[Dataset rows start]
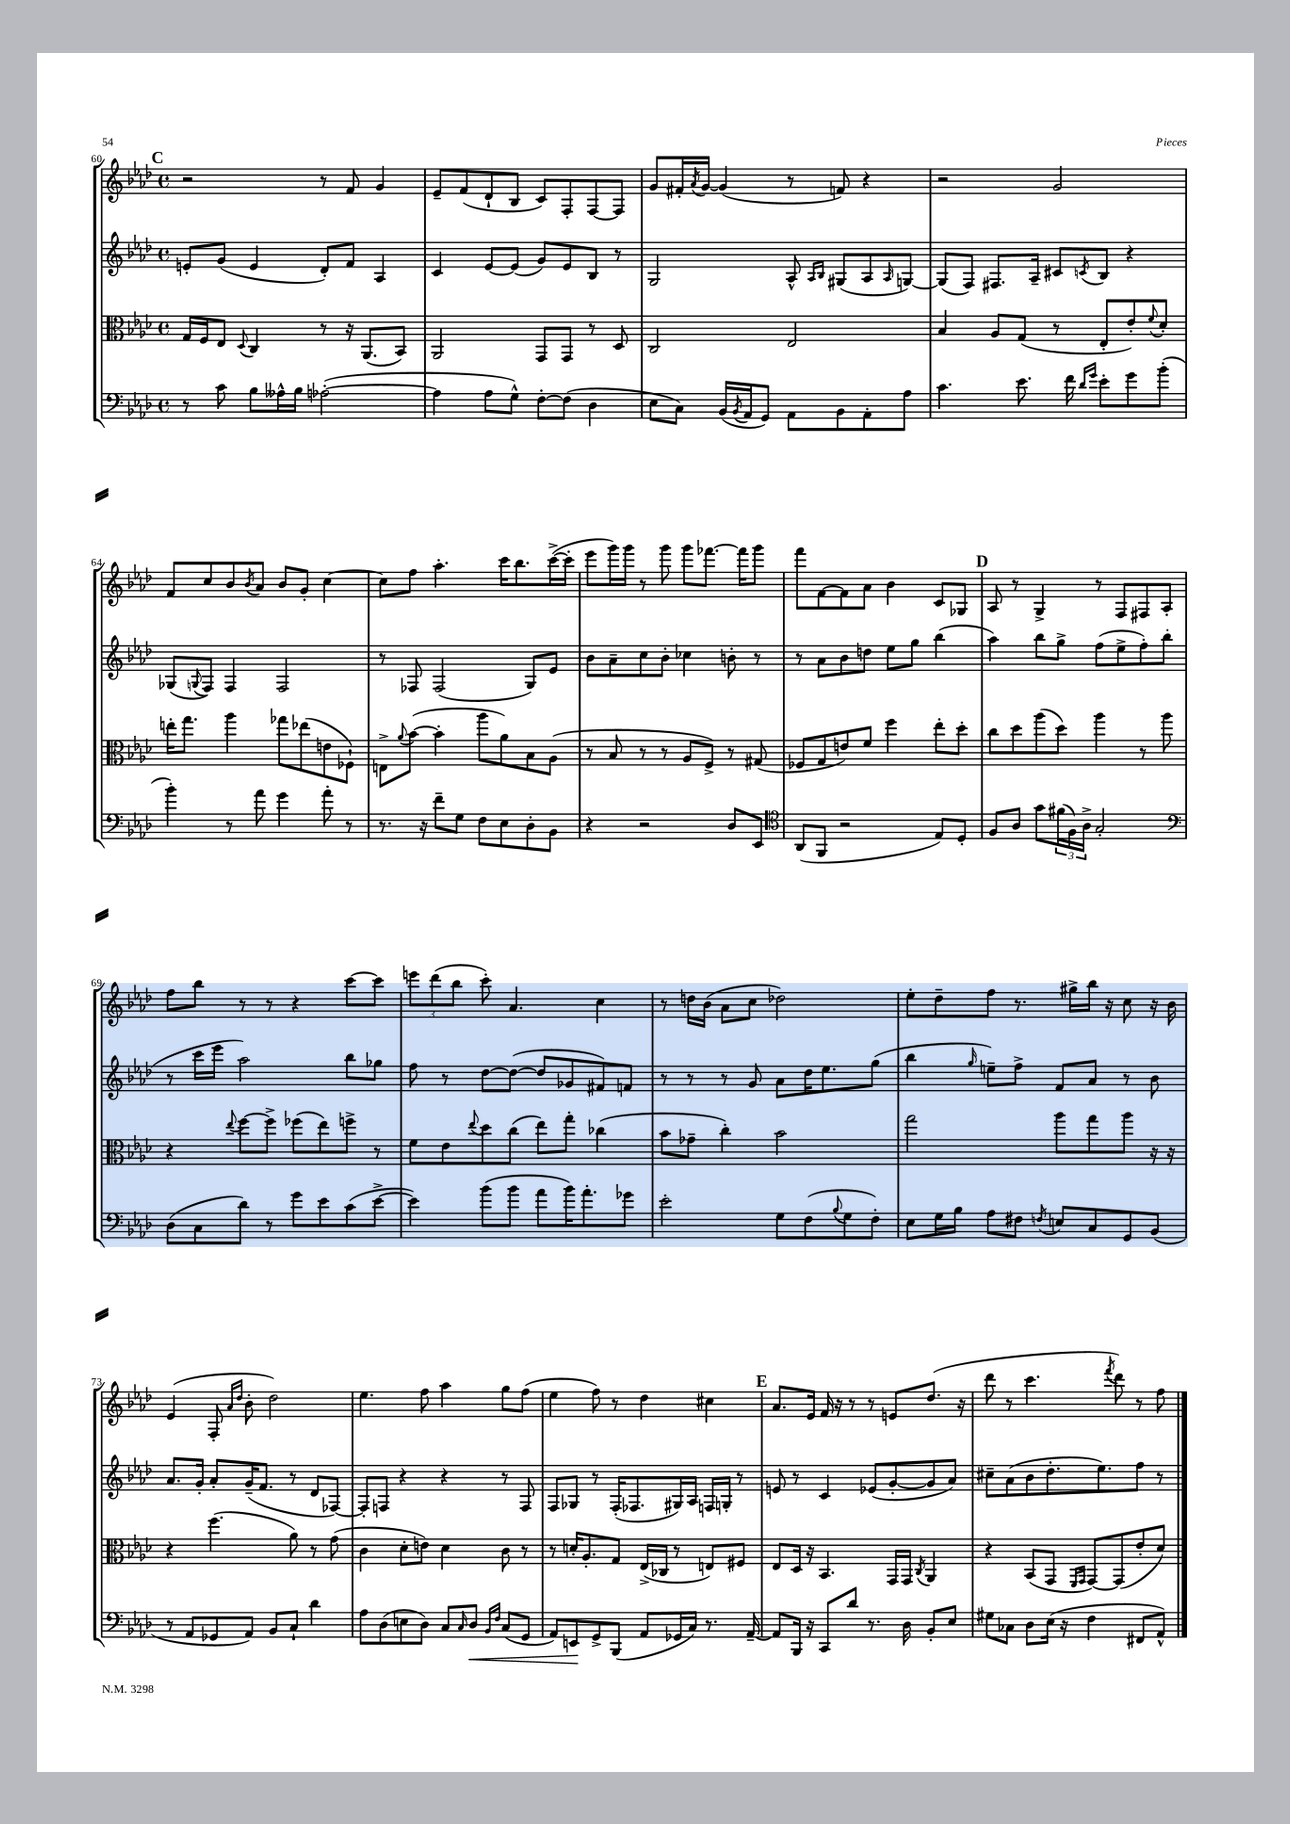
<<
\new StaffGroup <<
\new Staff = "s0" {
    \clef treble \key aes \major \defaultTimeSignature \time 4/4
    \mark \markup { \bold "C" } r2 r8 f'8 g'4 |
    ees'8-- f'8( des'8-! bes8 c'8) f8-. f8~ f8 |
    g'8 fis'16-. \acciaccatura { aes'8 } g'16~ g'4( r8 f'8) r4 |
    r2 g'2 |
    f'8 c''8 bes'8 \acciaccatura { bes'8 } aes'8 bes'8 g'8-. c''4~ |
    c''8 f''8 aes''4.-. c'''16 bes''8. c'''16~->( c'''16-. |
    ees'''8 g'''16) g'''16 r8 g'''8 g'''8 fes'''8.~ fes'''16 g'''8 |
    f'''8 f'8~ f'8 aes'8 bes'4 c'8 ges8 |
    \mark \markup { \bold "D" } aes8 r8 g4-> r8 f8 fis8 aes8-. |
    f''8 bes''8 r8 r8 r4 c'''8~ c'''8 |
    \tuplet 3/2 { e'''8 des'''8( bes''8 } c'''8-.) aes'4. c''4 |
    r8 d''16 bes'16( aes'8 c''8 des''2) |
    ees''8-. des''8-- f''8 r8. gis''16-> bes''16 r16 c''8 r16 bes'16 |
    ees'4( f8-. \grace { aes'16 des''16 } bes'8-. des''2) |
    ees''4. f''8 aes''4 g''8 f''8( |
    ees''4 f''8) r8 des''4 cis''4 |
    \mark \markup { \bold "E" } aes'8. ees'16 f'16 r16 r8 r8 e'8 des''8.( r16 |
    des'''8 r8 c'''4. \acciaccatura { f'''8 } des'''8) r8 f''8 \bar "|." |
}
\new Staff = "s1" {
    \clef treble \key aes \major \defaultTimeSignature \time 4/4
    \mark \markup { \bold "C" } e'8-. g'8( e'4 des'8-.) f'8 aes4 |
    c'4 ees'8~ ees'8( g'8) ees'8 bes8 r8 |
    g2 aes8-^ \grace { aes16 bes16 } gis8( aes8 \grace { aes16 } g8~) |
    g8( f8) fis8. aes16-- cis'8 \acciaccatura { c'8 } bes8 r4 |
    ges8( \appoggiatura { g8 } f8) f4 f2 |
    r8 fes8 fes2( g8) ees'8 |
    bes'8 aes'8-- c''8 bes'8-. ces''4 b'8-. r8 |
    r8 aes'8 bes'8 d''8 ees''8 g''8 bes''4( |
    \mark \markup { \bold "D" } aes''4) bes''8 g''8-> f''8( ees''8-> f''8-.) bes''8( |
    r8 c'''16 ees'''16 aes''2) bes''8 ges''8 |
    f''8 r8 des''8~ des''8~( des''8 ges'8 fis'8) f'8 |
    r8 r8 r8 g'8 aes'8 des''16 ees''8. g''8( |
    bes''4 \grace { g''16 } e''8--) f''8-> f'8 aes'8 r8 bes'8 |
    aes'8. g'16-. aes'8-. g'16--( f'8. r8 des'8 fes8~) |
    fes8-. f8 r4 r4 r8 f8 |
    f8 ges8 r8 f16-.( fes8. gis16) aes16 f16 g16-. r8 |
    \mark \markup { \bold "E" } e'8 r8 c'4 ees'8( g'8~-. g'8 aes'8) |
    cis''8-- aes'8( bes'8 des''8.-. ees''8.) f''8 r8 \bar "|." |
}
\new Staff = "s2" {
    \clef alto \key aes \major \defaultTimeSignature \time 4/4
    \mark \markup { \bold "C" } g16 f16 ees8 \appoggiatura { des8 } c4 r8 r16 aes,8.( bes,8) |
    aes,2 g,8 g,8 r8 des8 |
    c2 ees2 |
    bes4 aes8 g8( r8 ees8-. ees'8-.) \appoggiatura { f'8 } des'8-. |
    e''16-. g''8. aes''4 ges''8 ees''8( e'8 fes8-!) |
    e8-> \appoggiatura { aes'8 } bes'8~( bes'4-. aes''8 aes'8) bes8 aes8( |
    r8 bes8 r8 r8 aes8 f8->) r8 gis8( |
    fes8 g8 e'8) f'8 f''4 ees''8-. des''8-. |
    \mark \markup { \bold "D" } c''8 des''8 aes''8( des''8) aes''4 r8 aes''8 |
    r4 \appoggiatura { ees''8 } f''8~ f''8-> fes''8( ees''8) f''8-> r8 |
    f'8 ees'8 \appoggiatura { ees''8 } des''8 c''8( ees''8) g''8-. ces''4( |
    bes'8 ges'8-- c''4-.) bes'2 |
    g''2 aes''8 g''8 aes''8 r16 r16 |
    r4 f''4.( aes'8) r8 g'8( |
    c'4 des'8-. e'8) des'4 c'8 r8 |
    r8 d'16-. aes8.-. g8 ees16->( ces16 r8 e8) fis8 |
    \mark \markup { \bold "E" } ees8 des16 r16 bes,4. g,16 g,16 \acciaccatura { c8 } aes,4 |
    r4 bes,8( g,8 \grace { f,16 g,16 } g,8~) g,8( ees'8-. des'8) \bar "|." |
}
\new Staff = "s3" {
    \clef bass \key aes \major \defaultTimeSignature \time 4/4
    \mark \markup { \bold "C" } r8 c'8 bes8 aeses16-^ bes16 aes2~-.( |
    aes4 aes8 g8-^) f8~-. f8( des4 |
    ees8 c8) bes,16( \acciaccatura { bes,8 } aes,16 g,8) aes,8 bes,8 aes,8-. aes8 |
    c'4. ees'8. f'16 \grace { des'16 g'16 } ees'8-. g'8 bes'8-.( |
    bes'4-.) r8 aes'8 g'4 aes'8-. r8 |
    r8. r16 f'8-- g8 f8 ees8 des8-. bes,8 |
    r4 r2 des8 ees,8 |
    \clef tenor aes,8( f,8 r2 ees8) des8-. |
    \mark \markup { \bold "D" } f8 aes8 g'8 \tuplet 3/2 { fis'16( f16) aes16-> } g2-. |
    \clef bass des8( c8 des'8) r8 g'8 ees'8 c'8( ees'8~-> |
    ees'4) bes'8( bes'8 aes'8 bes'16) aes'8.-. ges'8 |
    ees'2-. g8 f8( \appoggiatura { bes8 } g8 f8-.) |
    ees8 g16 bes16 aes8 fis8 \acciaccatura { f8 } e8 c8 g,8 bes,8( |
    r8 aes,8 ges,8 aes,8) bes,8 c8-! des'4 |
    aes8 des8( e8 des8) c8 \grace { c16 } des8\< \grace { bes,16 f16 } c8( g,8 |
    aes,8) e,8\! g,8-> bes,,8( aes,8 ges,16 c16) r8. aes,16~-- |
    \mark \markup { \bold "E" } aes,8 bes,,16 r16 c,8 des'8 r8. des16 bes,8-. ees8 |
    gis8 ces8 des8 ees16( r16 f4 fis,8 aes,8-^) \bar "|." |
}
>>
>>
\layout { \context { \Score currentBarNumber = #60 } }
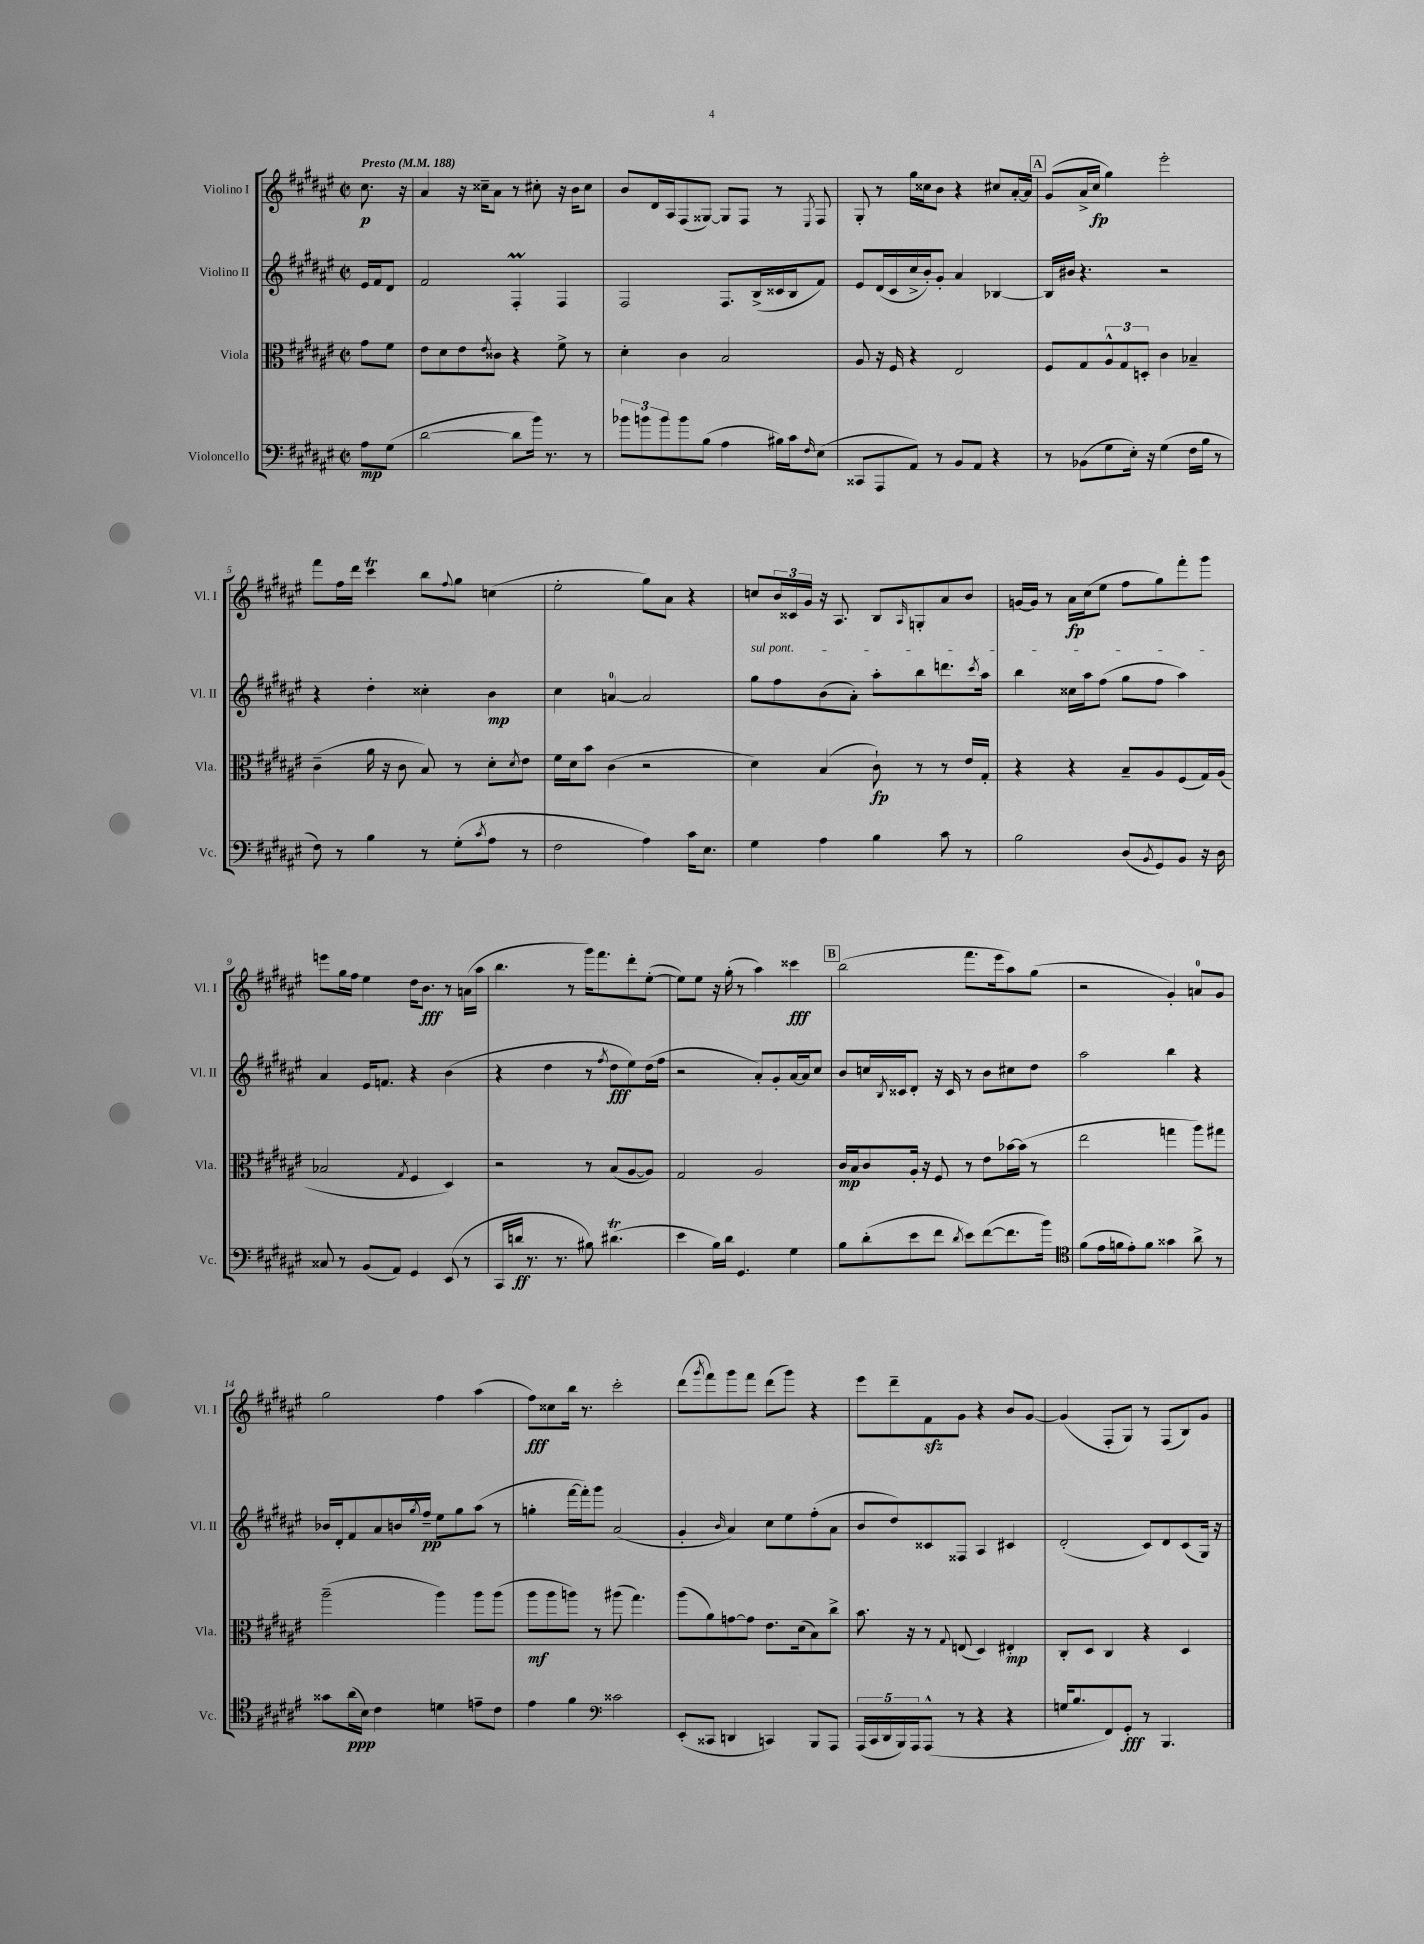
[Dataset rows end]
What you will do>
Print all of the entries above character for character, leaving out the pictures.

Solved problem>
<<
\new StaffGroup <<
\new Staff = "s0" {
    \clef treble \key aes \major \defaultTimeSignature \time 4/4
    \mark \markup { \bold "C" } r2 r8 f'8 g'4 |
    ees'8-- f'8( des'8-! bes8 c'8) f8-. f8~ f8 |
    g'8 fis'16-. \acciaccatura { aes'8 } g'16~ g'4( r8 f'8) r4 |
    r2 g'2 |
    f'8 c''8 bes'8 \acciaccatura { bes'8 } aes'8 bes'8 g'8-. c''4~ |
    c''8 f''8 aes''4.-. c'''16 bes''8. c'''16~->( c'''16-. |
    ees'''8 g'''16) g'''16 r8 g'''8 g'''8 fes'''8.~ fes'''16 g'''8 |
    f'''8 f'8~ f'8 aes'8 bes'4 c'8 ges8 |
    \mark \markup { \bold "D" } aes8 r8 g4-> r8 f8 fis8 aes8-. |
    f''8 bes''8 r8 r8 r4 c'''8~ c'''8 |
    \tuplet 3/2 { e'''8 des'''8( bes''8 } c'''8-.) aes'4. c''4 |
    r8 d''16 bes'16( aes'8 c''8 des''2) |
    ees''8-. des''8-- f''8 r8. gis''16-> bes''16 r16 c''8 r16 bes'16 |
    ees'4( f8-. \grace { aes'16 des''16 } bes'8-. des''2) |
    ees''4. f''8 aes''4 g''8 f''8( |
    ees''4 f''8) r8 des''4 cis''4 |
    \mark \markup { \bold "E" } aes'8. ees'16 f'16 r16 r8 r8 e'8 des''8.( r16 |
    des'''8 r8 c'''4. \acciaccatura { f'''8 } des'''8) r8 f''8 \bar "|." |
}
\new Staff = "s1" {
    \clef treble \key aes \major \defaultTimeSignature \time 4/4
    \mark \markup { \bold "C" } e'8-. g'8( e'4 des'8-.) f'8 aes4 |
    c'4 ees'8~ ees'8( g'8) ees'8 bes8 r8 |
    g2 aes8-^ \grace { aes16 bes16 } gis8( aes8 \grace { aes16 } g8~) |
    g8( f8) fis8. aes16-- cis'8 \acciaccatura { c'8 } bes8 r4 |
    ges8( \appoggiatura { g8 } f8) f4 f2 |
    r8 fes8 fes2( g8) ees'8 |
    bes'8 aes'8-- c''8 bes'8-. ces''4 b'8-. r8 |
    r8 aes'8 bes'8 d''8 ees''8 g''8 bes''4( |
    \mark \markup { \bold "D" } aes''4) bes''8 g''8-> f''8( ees''8-> f''8-.) bes''8( |
    r8 c'''16 ees'''16 aes''2) bes''8 ges''8 |
    f''8 r8 des''8~ des''8~( des''8 ges'8 fis'8) f'8 |
    r8 r8 r8 g'8 aes'8 des''16 ees''8. g''8( |
    bes''4 \grace { g''16 } e''8--) f''8-> f'8 aes'8 r8 bes'8 |
    aes'8. g'16-. aes'8-. g'16--( f'8. r8 des'8 fes8~) |
    fes8-. f8 r4 r4 r8 f8 |
    f8 ges8 r8 f16-.( fes8. gis16) aes16 f16 g16-. r8 |
    \mark \markup { \bold "E" } e'8 r8 c'4 ees'8( g'8~-. g'8 aes'8) |
    cis''8-- aes'8( bes'8 des''8.-. ees''8.) f''8 r8 \bar "|." |
}
\new Staff = "s2" {
    \clef alto \key aes \major \defaultTimeSignature \time 4/4
    \mark \markup { \bold "C" } g16 f16 ees8 \appoggiatura { des8 } c4 r8 r16 aes,8.( bes,8) |
    aes,2 g,8 g,8 r8 des8 |
    c2 ees2 |
    bes4 aes8 g8( r8 ees8-. ees'8-.) \appoggiatura { f'8 } des'8-. |
    e''16-. g''8. aes''4 ges''8 ees''8( e'8 fes8-!) |
    e8-> \appoggiatura { aes'8 } bes'8~( bes'4-. aes''8 aes'8) bes8 aes8( |
    r8 bes8 r8 r8 aes8 f8->) r8 gis8( |
    fes8 g8 e'8) f'8 f''4 ees''8-. des''8-. |
    \mark \markup { \bold "D" } c''8 des''8 aes''8( des''8) aes''4 r8 aes''8 |
    r4 \appoggiatura { ees''8 } f''8~ f''8-> fes''8( ees''8) f''8-> r8 |
    f'8 ees'8 \appoggiatura { ees''8 } des''8 c''8( ees''8) g''8-. ces''4( |
    bes'8 ges'8-- c''4-.) bes'2 |
    g''2 aes''8 g''8 aes''8 r16 r16 |
    r4 f''4.( aes'8) r8 g'8( |
    c'4 des'8-. e'8) des'4 c'8 r8 |
    r8 d'16-. aes8.-. g8 ees16->( ces16 r8 e8) fis8 |
    \mark \markup { \bold "E" } ees8 des16 r16 bes,4. g,16 g,16 \acciaccatura { c8 } aes,4 |
    r4 bes,8( g,8 \grace { f,16 g,16 } g,8~) g,8( ees'8-. des'8) \bar "|." |
}
\new Staff = "s3" {
    \clef bass \key aes \major \defaultTimeSignature \time 4/4
    \mark \markup { \bold "C" } r8 c'8 bes8 aeses16-^ bes16 aes2~-.( |
    aes4 aes8 g8-^) f8~-. f8( des4 |
    ees8 c8) bes,16( \acciaccatura { bes,8 } aes,16 g,8) aes,8 bes,8 aes,8-. aes8 |
    c'4. ees'8. f'16 \grace { des'16 g'16 } ees'8-. g'8 bes'8-.( |
    bes'4-.) r8 aes'8 g'4 aes'8-. r8 |
    r8. r16 f'8-- g8 f8 ees8 des8-. bes,8 |
    r4 r2 des8 ees,8 |
    \clef tenor aes,8( f,8 r2 ees8) des8-. |
    \mark \markup { \bold "D" } f8 aes8 g'8 \tuplet 3/2 { fis'16( f16) aes16-> } g2-. |
    \clef bass des8( c8 des'8) r8 g'8 ees'8 c'8( ees'8~-> |
    ees'4) bes'8( bes'8 aes'8 bes'16) aes'8.-. ges'8 |
    ees'2-. g8 f8( \appoggiatura { bes8 } g8 f8-.) |
    ees8 g16 bes16 aes8 fis8 \acciaccatura { f8 } e8 c8 g,8 bes,8( |
    r8 aes,8 ges,8 aes,8) bes,8 c8-! des'4 |
    aes8 des8( e8 des8) c8 \grace { c16 } des8\< \grace { bes,16 f16 } c8( g,8 |
    aes,8) e,8\! g,8-> bes,,8( aes,8 ges,16 c16) r8. aes,16~-- |
    \mark \markup { \bold "E" } aes,8 bes,,16 r16 c,8 des'8 r8. des16 bes,8-. ees8 |
    gis8 ces8 des8 ees16( r16 f4 fis,8 aes,8-^) \bar "|." |
}
>>
>>
\layout { \context { \Score currentBarNumber = #60 } }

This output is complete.